TO DO. Could you filter the listing for lines with the word "cooking" and return them?

Start of PROVIDED INFORMATION

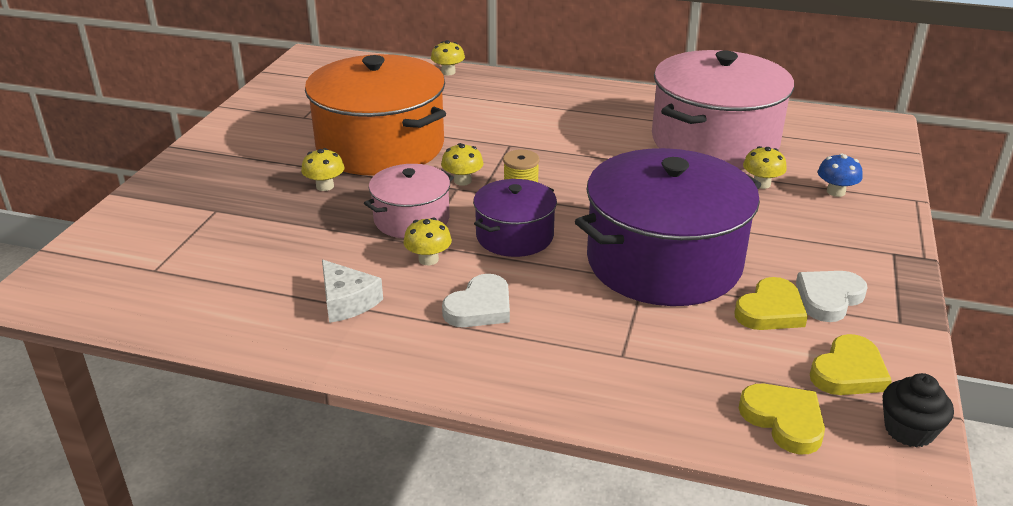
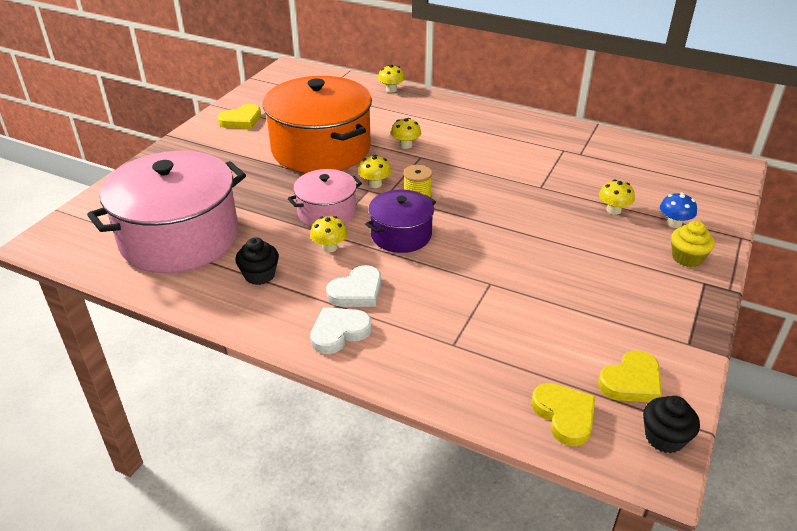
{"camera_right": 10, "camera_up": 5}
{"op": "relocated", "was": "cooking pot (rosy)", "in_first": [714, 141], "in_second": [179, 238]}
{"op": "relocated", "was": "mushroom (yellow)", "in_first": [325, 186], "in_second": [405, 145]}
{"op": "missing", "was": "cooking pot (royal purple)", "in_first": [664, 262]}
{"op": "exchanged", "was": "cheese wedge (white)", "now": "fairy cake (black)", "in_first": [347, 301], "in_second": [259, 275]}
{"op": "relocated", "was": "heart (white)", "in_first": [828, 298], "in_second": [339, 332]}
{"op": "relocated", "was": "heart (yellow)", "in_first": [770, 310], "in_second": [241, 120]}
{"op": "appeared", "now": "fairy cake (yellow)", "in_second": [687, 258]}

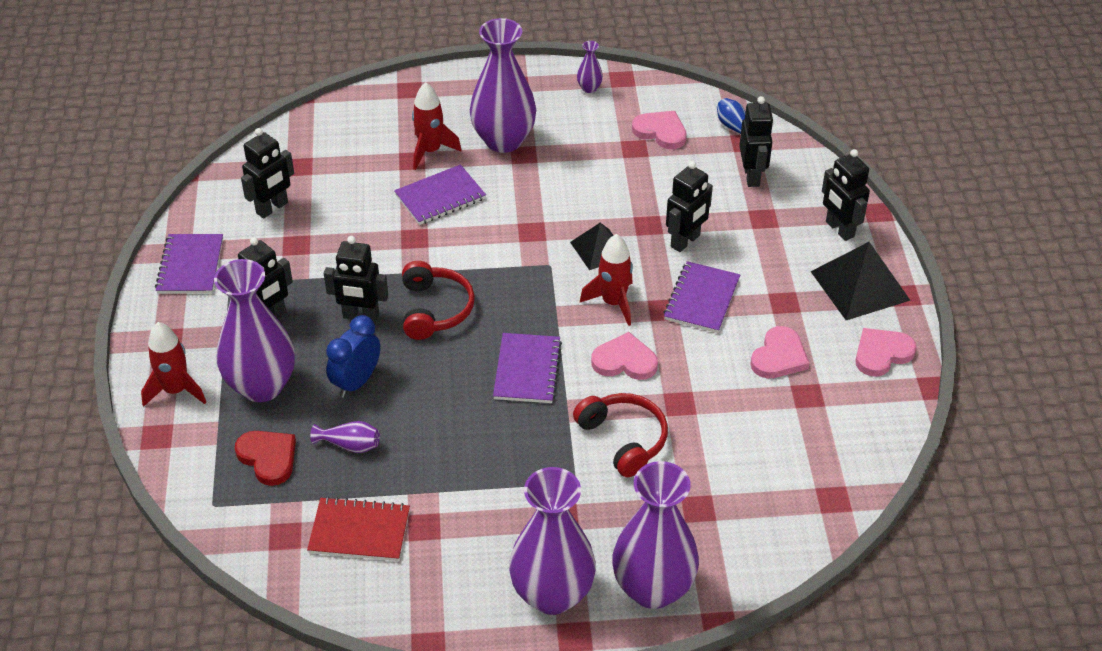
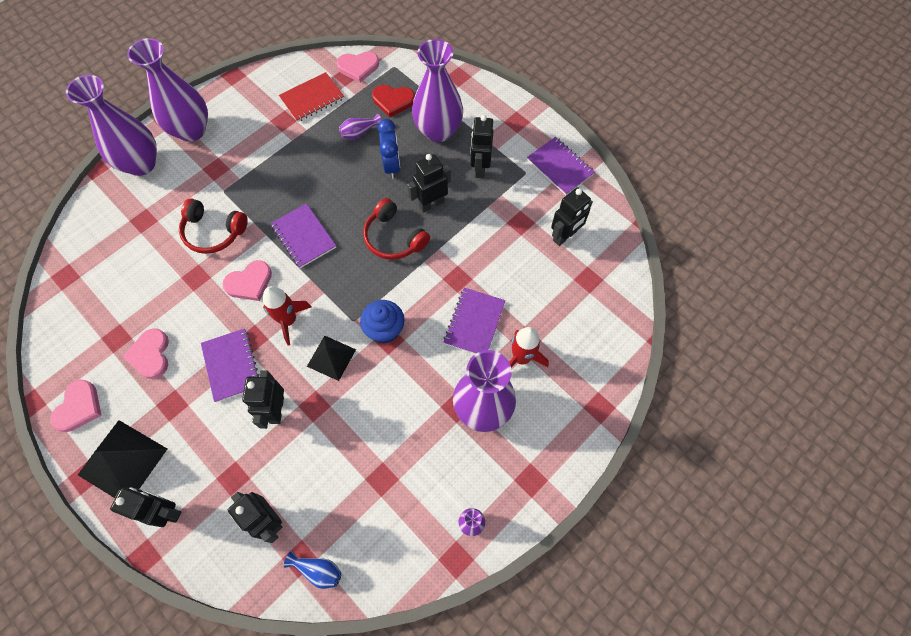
{"camera_right": 140, "camera_up": 20}
{"op": "relocated", "was": "heart (rosy)", "in_first": [661, 132], "in_second": [358, 67]}
{"op": "spun", "was": "robot figure (black)", "in_first": [272, 208], "in_second": [565, 236], "clockwise": -135}
{"op": "missing", "was": "spaceship (scarlet)", "in_first": [176, 390]}
{"op": "appeared", "now": "fairy cake (cobalt)", "in_second": [385, 330]}

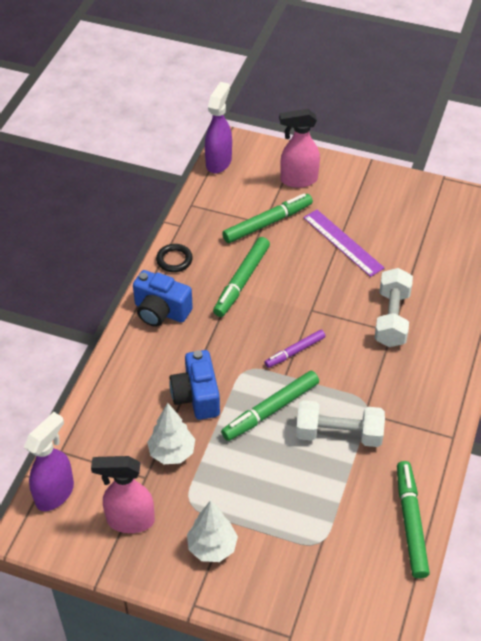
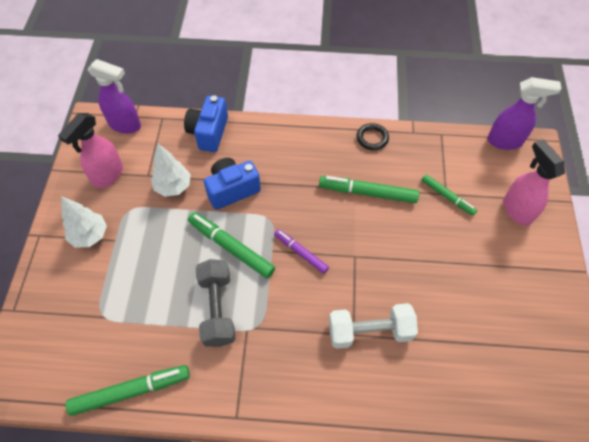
{"camera_right": 75, "camera_up": 10}
{"op": "size", "was": "marker pen (green)", "in_first": [267, 223], "in_second": [447, 197], "ratio": 0.63}
{"op": "missing", "was": "ruler (royal purple)", "in_first": [343, 242]}
{"op": "relocated", "was": "photo camera (cobalt)", "in_first": [161, 311], "in_second": [209, 132]}
{"op": "colour", "was": "hand weight (white)", "now": "hand weight (ash-grey)", "in_first": [338, 434], "in_second": [217, 308]}
{"op": "spun", "was": "spray bottle (rosy)", "in_first": [130, 520], "in_second": [108, 176], "clockwise": -135}

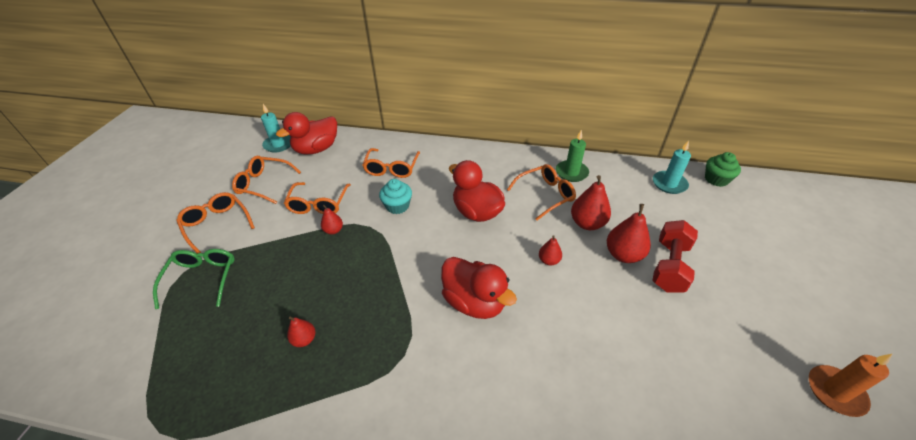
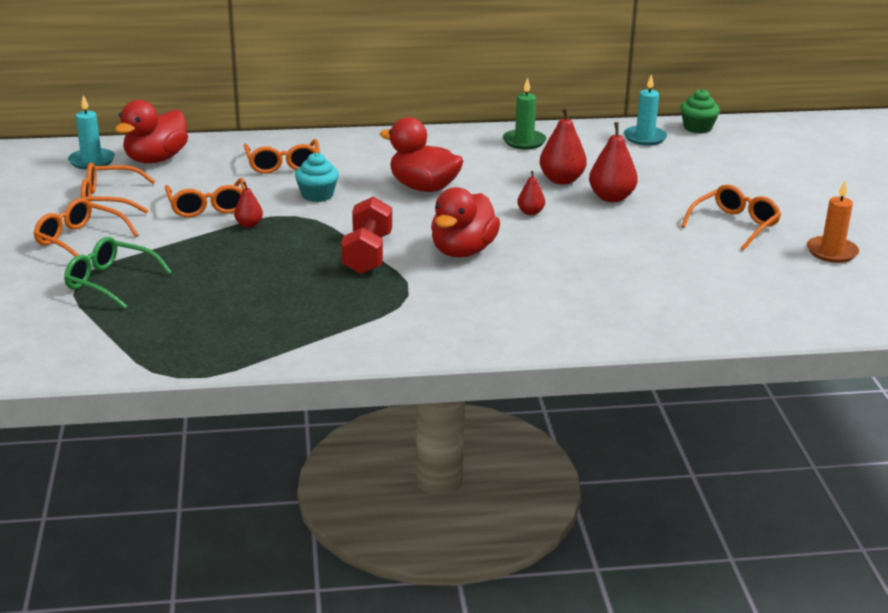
{"camera_right": -20, "camera_up": -15}
{"op": "relocated", "was": "spectacles (bright orange)", "in_first": [545, 195], "in_second": [735, 225]}
{"op": "relocated", "was": "hand weight (scarlet)", "in_first": [669, 266], "in_second": [367, 254]}
{"op": "spun", "was": "spectacles (green)", "in_first": [202, 278], "in_second": [110, 282], "clockwise": -45}
{"op": "spun", "was": "rubber duck (scarlet)", "in_first": [474, 302], "in_second": [463, 251], "clockwise": 90}
{"op": "missing", "was": "pear fruit (scarlet)", "in_first": [304, 339]}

End of PROVIDED INFORMATION

RESULT FOR THIS EXERCISE.
{"op": "relocated", "was": "cooking pot (rosy)", "in_first": [714, 141], "in_second": [179, 238]}
{"op": "missing", "was": "cooking pot (royal purple)", "in_first": [664, 262]}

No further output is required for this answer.